How do the lines below between the ones holding "BARO1 pin GND: GND -> 5V" and "RADIO1 pin GND: VIN -> GND", inclusive, read? Give them again exactly, with no other lines.

> PROVIDED MATERIAL
========

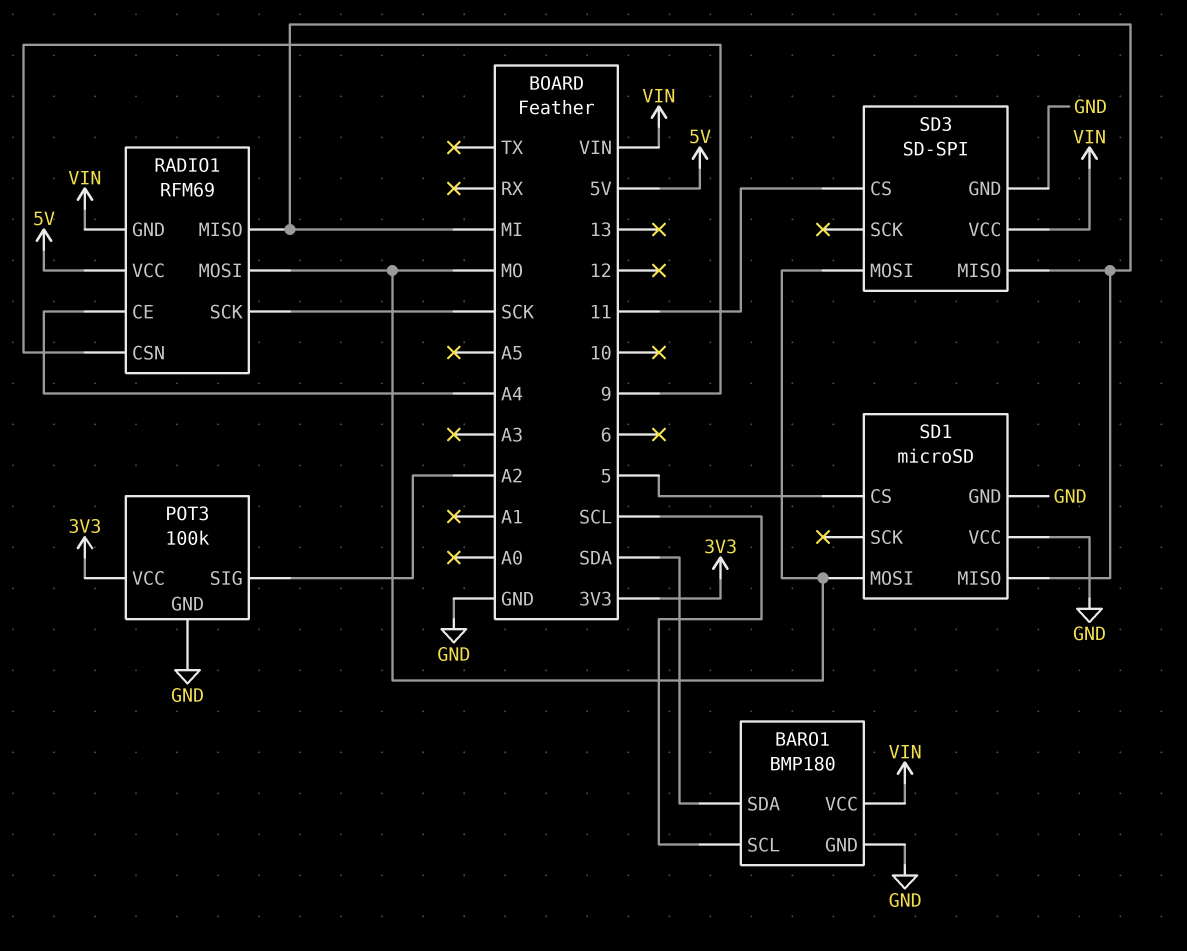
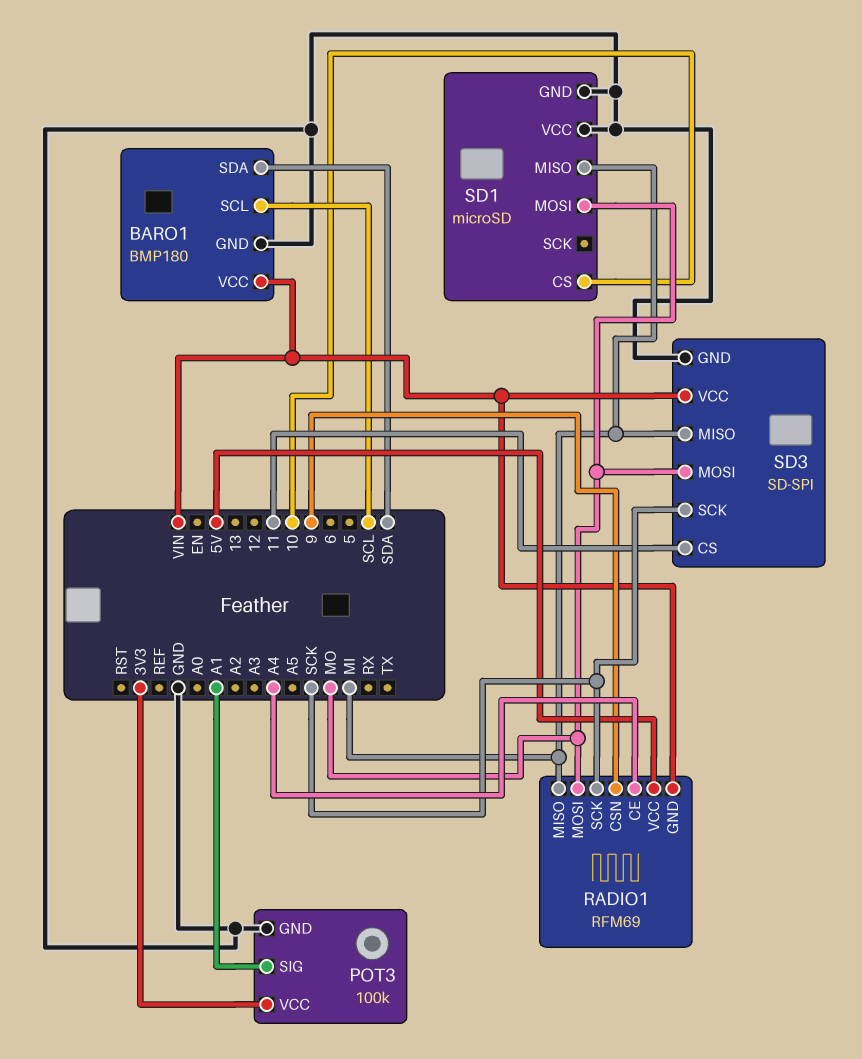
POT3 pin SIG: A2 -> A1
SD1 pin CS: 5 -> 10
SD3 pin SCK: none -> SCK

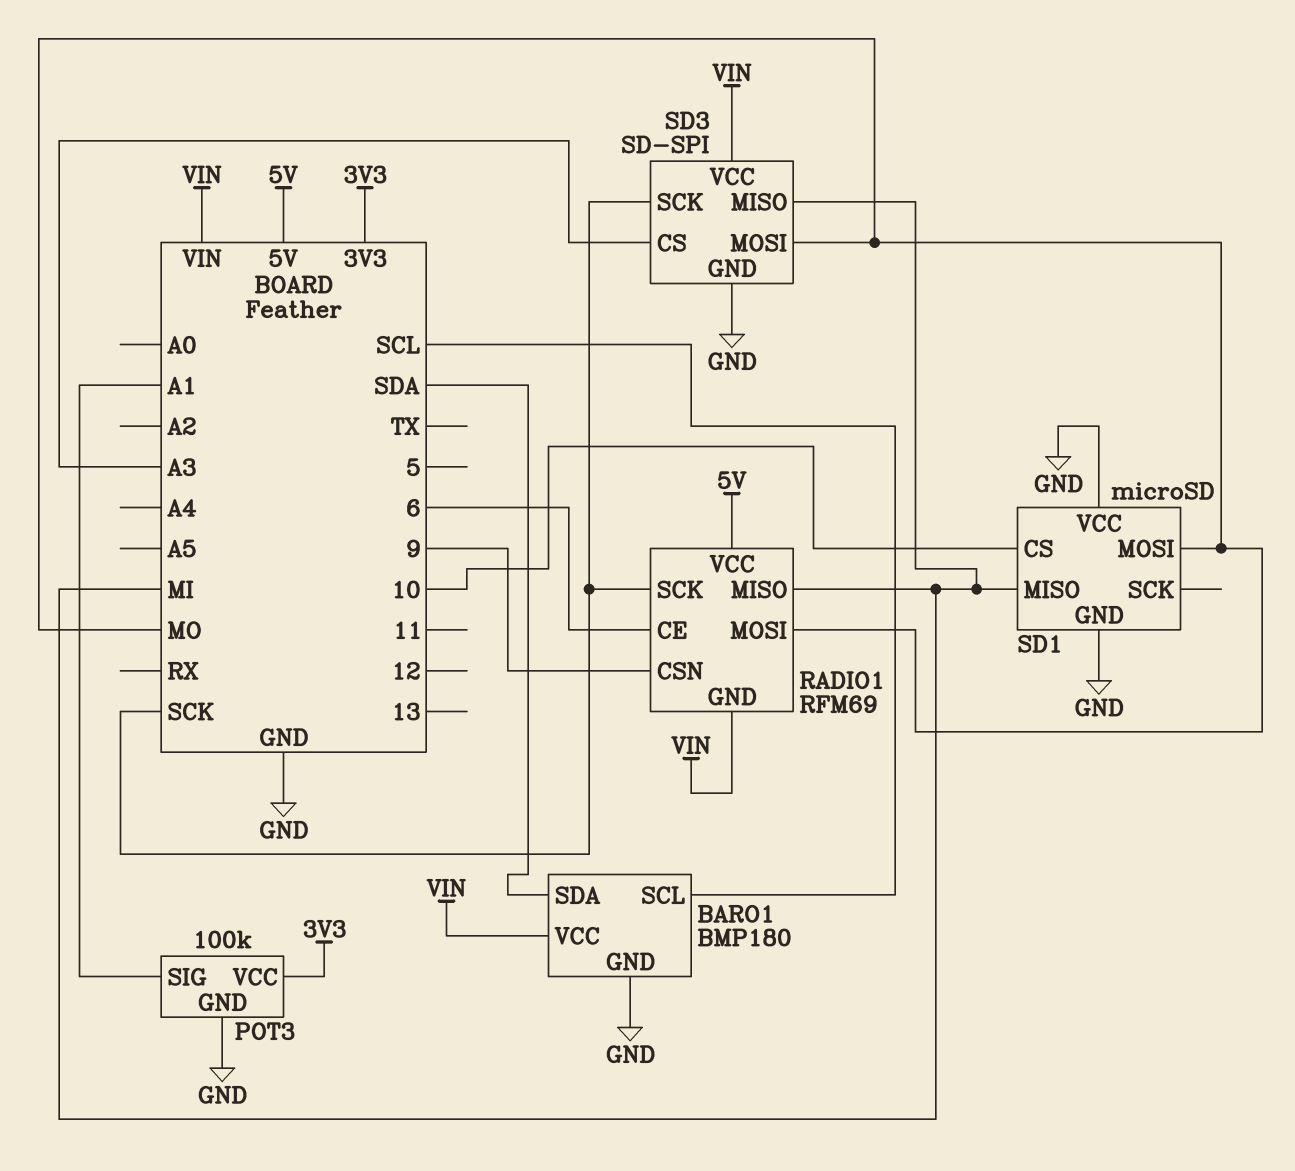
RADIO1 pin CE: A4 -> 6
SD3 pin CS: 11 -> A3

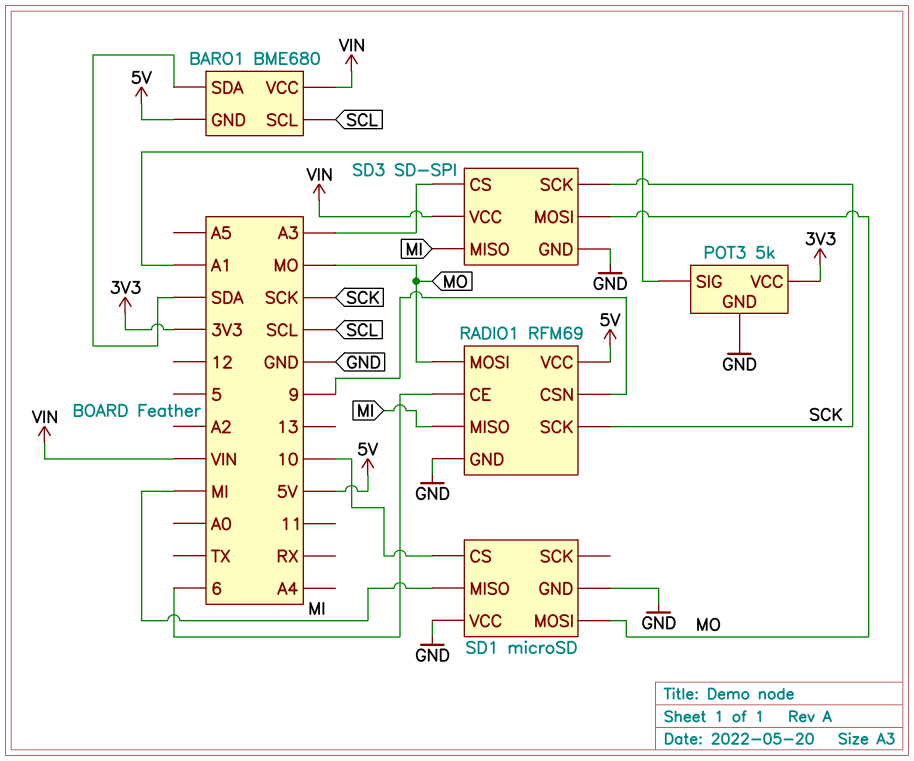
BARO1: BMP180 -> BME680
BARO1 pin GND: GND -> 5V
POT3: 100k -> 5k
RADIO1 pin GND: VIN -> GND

========

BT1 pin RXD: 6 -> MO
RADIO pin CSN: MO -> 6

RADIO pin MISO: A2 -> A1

========

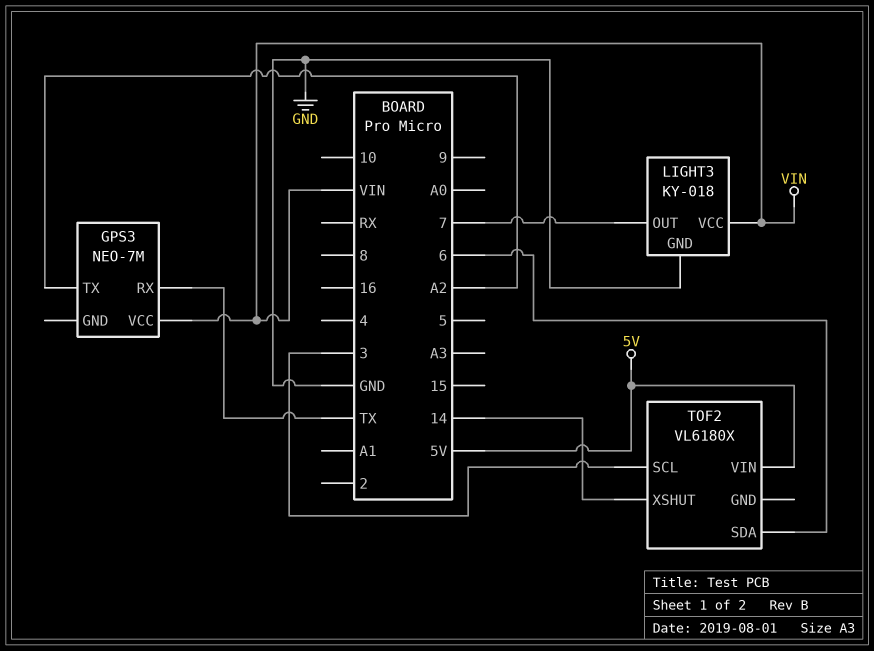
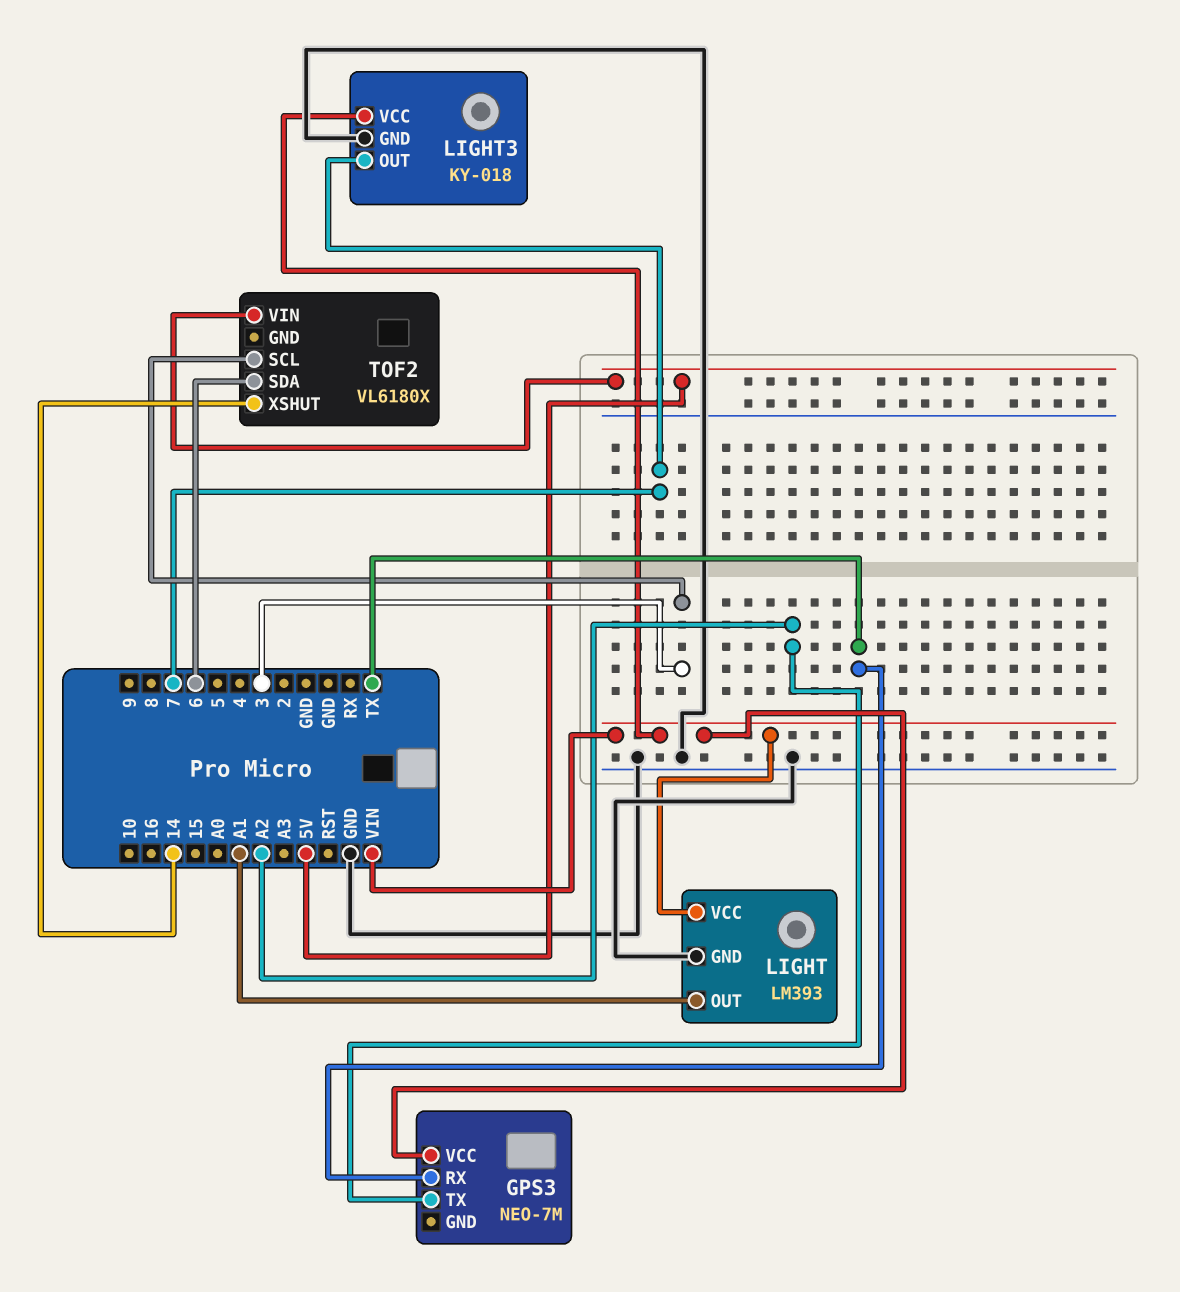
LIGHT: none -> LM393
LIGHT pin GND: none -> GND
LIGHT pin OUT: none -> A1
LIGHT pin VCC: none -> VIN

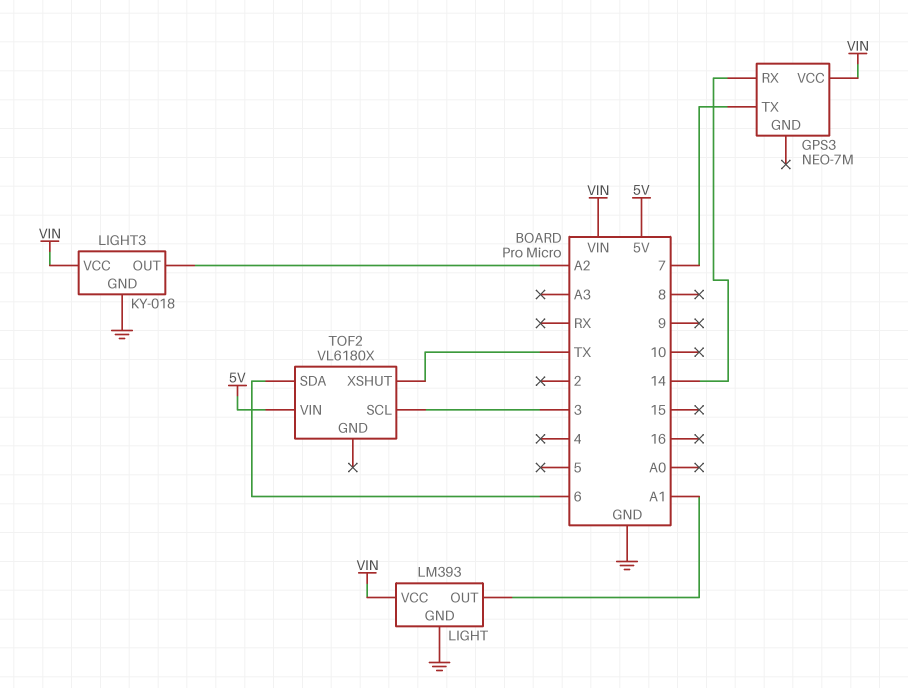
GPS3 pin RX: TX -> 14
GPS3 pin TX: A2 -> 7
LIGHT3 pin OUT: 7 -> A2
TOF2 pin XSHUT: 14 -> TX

========

> SOLUTION TO THE EXERCISE
BARO1 pin GND: GND -> 5V
POT3: 100k -> 5k
RADIO1 pin GND: VIN -> GND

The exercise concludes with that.